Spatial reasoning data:
+ + + +

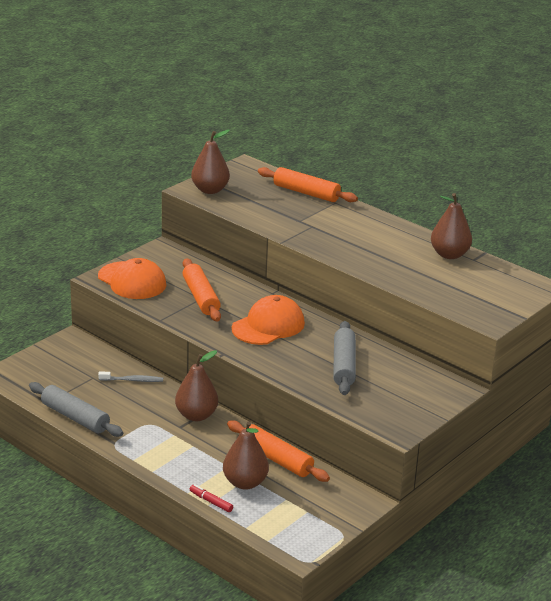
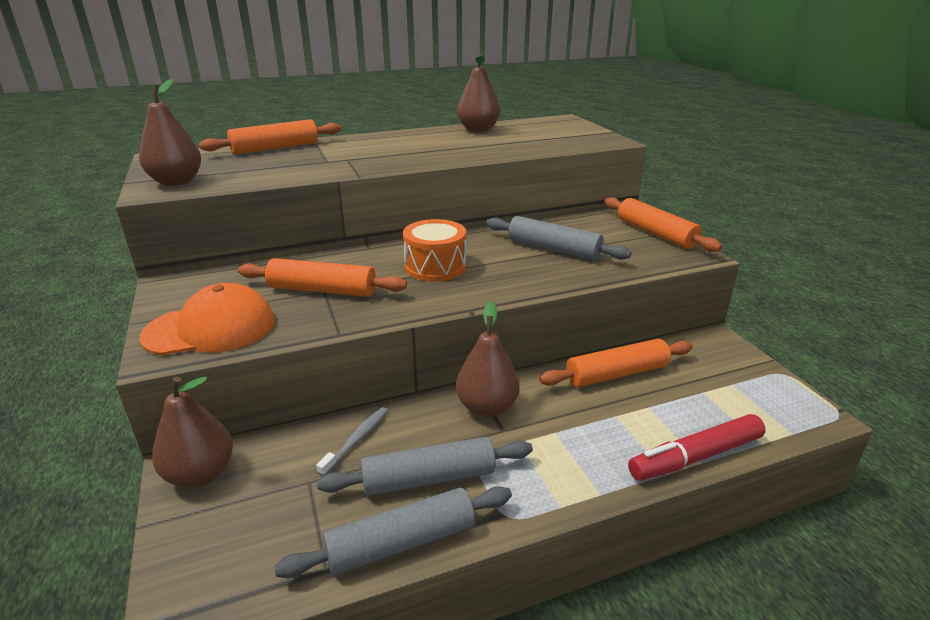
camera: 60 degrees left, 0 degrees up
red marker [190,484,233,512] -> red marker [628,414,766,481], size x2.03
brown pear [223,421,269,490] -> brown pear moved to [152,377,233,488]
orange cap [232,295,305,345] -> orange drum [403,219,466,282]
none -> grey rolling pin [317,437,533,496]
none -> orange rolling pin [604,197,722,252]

+ + + +

* [TASK INSTRUCTIONS]: Please restate the entries word for word, with all pictures left out.

* [RESULT OF THE EXERCISE]:
camera: 60 degrees left, 0 degrees up
red marker [190,484,233,512] -> red marker [628,414,766,481], size x2.03
brown pear [223,421,269,490] -> brown pear moved to [152,377,233,488]
orange cap [232,295,305,345] -> orange drum [403,219,466,282]
none -> grey rolling pin [317,437,533,496]
none -> orange rolling pin [604,197,722,252]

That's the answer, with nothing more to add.